Data records Start Marker
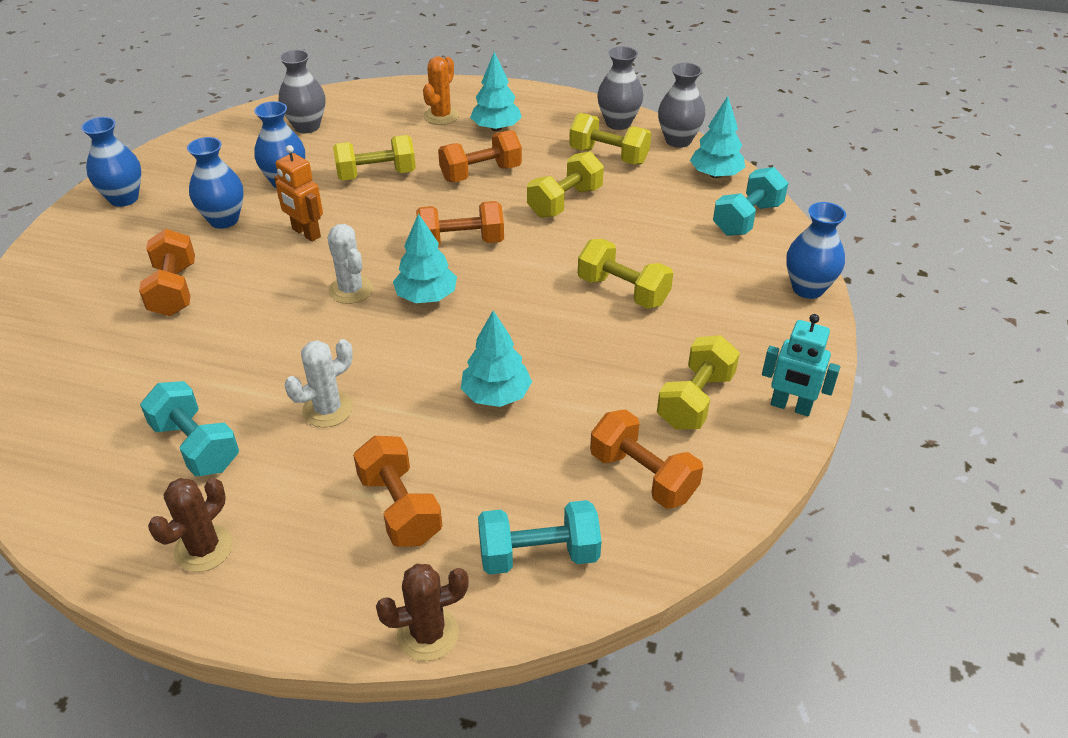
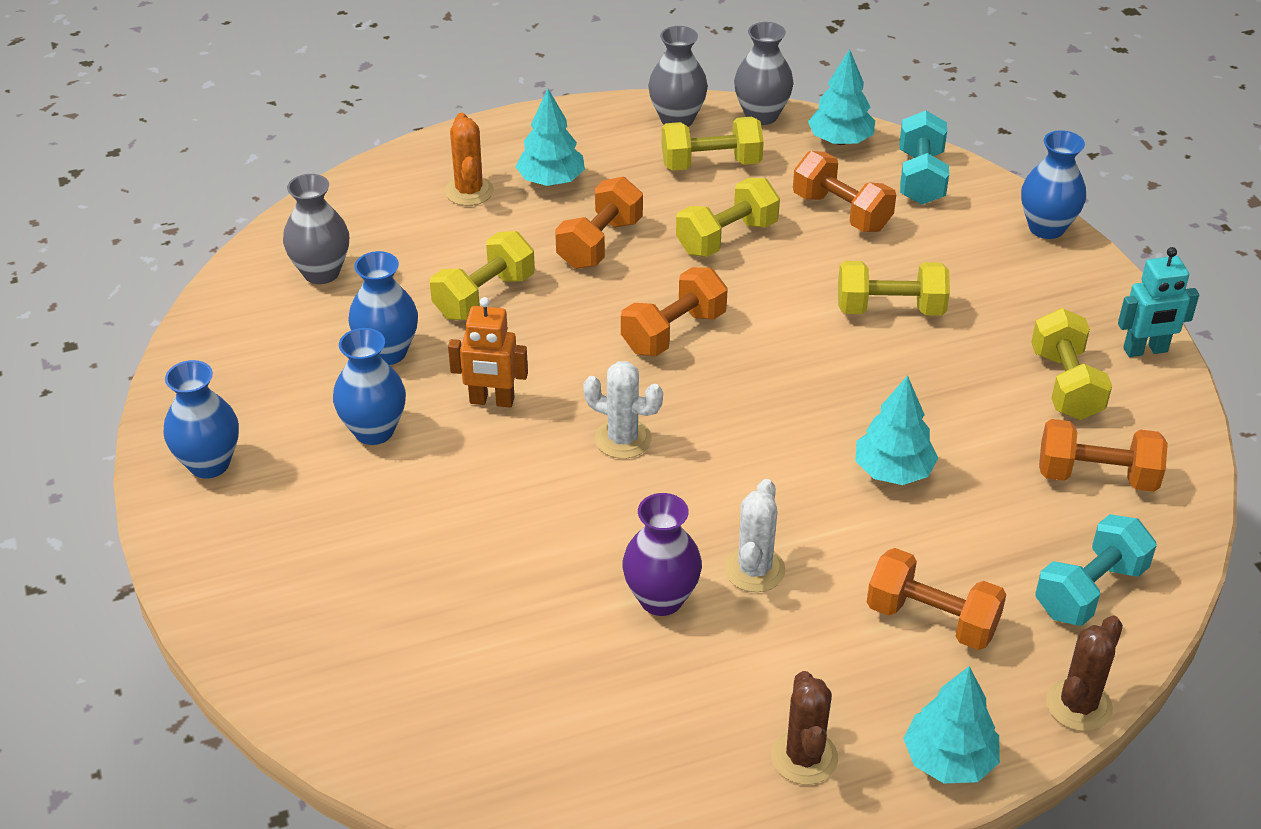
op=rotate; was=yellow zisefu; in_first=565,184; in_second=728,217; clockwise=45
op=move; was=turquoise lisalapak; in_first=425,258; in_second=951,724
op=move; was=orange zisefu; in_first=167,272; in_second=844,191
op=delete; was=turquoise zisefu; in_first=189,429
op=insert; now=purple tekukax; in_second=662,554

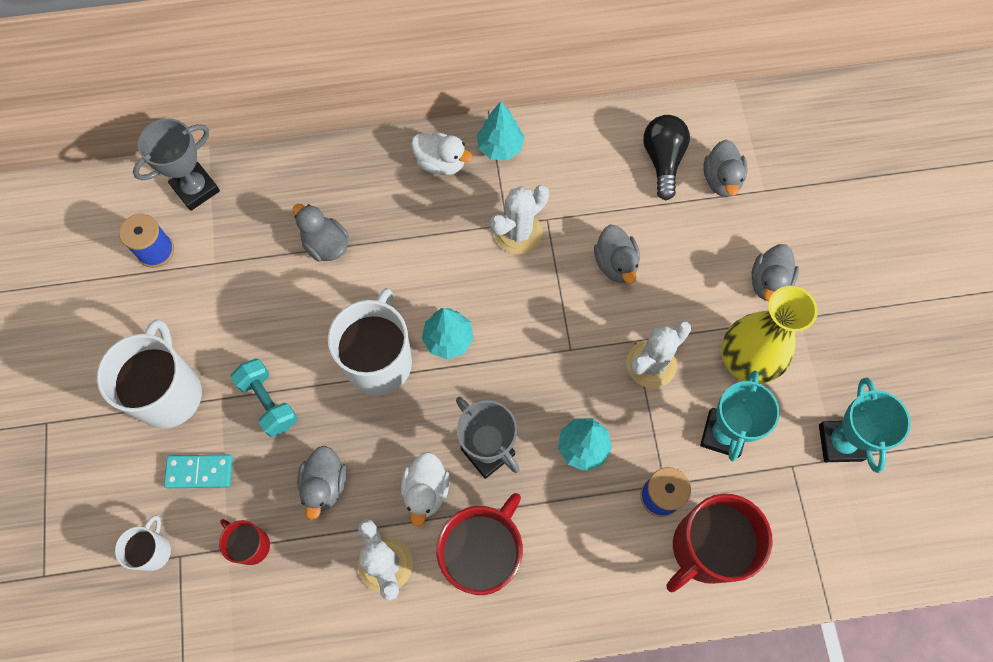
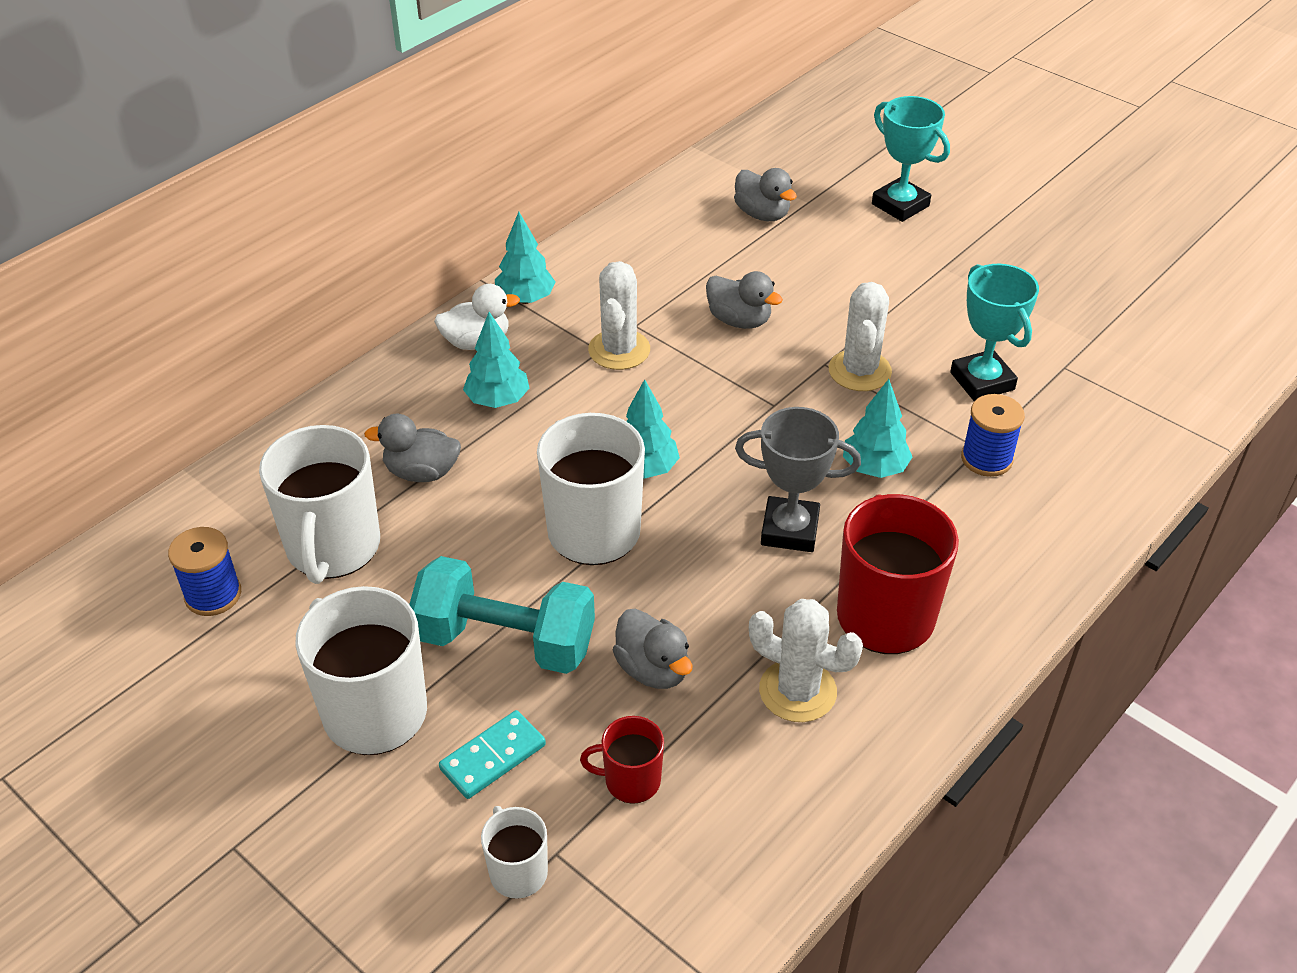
op=delete; was=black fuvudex; in_first=666,157
op=delete; was=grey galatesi; in_first=176,164
op=delete; was=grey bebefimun; in_first=775,273
op=delete; was=yellow tekukax; in_first=769,335
op=resize; was=turquoise zisefu; in_first=264,397; in_second=502,615; ratio=1.58
op=move; was=turquoise galatesi; in_first=865,425; in_second=911,159
op=delete; was=white bebefimun; in_first=425,489
op=delete; was=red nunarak; in_first=719,543
op=insert; now=turquoise lisalapak; in_second=496,360
op=insert; now=white nunarak; in_second=319,504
Data records End Marker
• The task:
Beginning with the first line of the records, write out every line up to and including the one with "op=delete; was=turquoise zisefu;", exactly, and omit all pictures.

• Answer section:
op=rotate; was=yellow zisefu; in_first=565,184; in_second=728,217; clockwise=45
op=move; was=turquoise lisalapak; in_first=425,258; in_second=951,724
op=move; was=orange zisefu; in_first=167,272; in_second=844,191
op=delete; was=turquoise zisefu; in_first=189,429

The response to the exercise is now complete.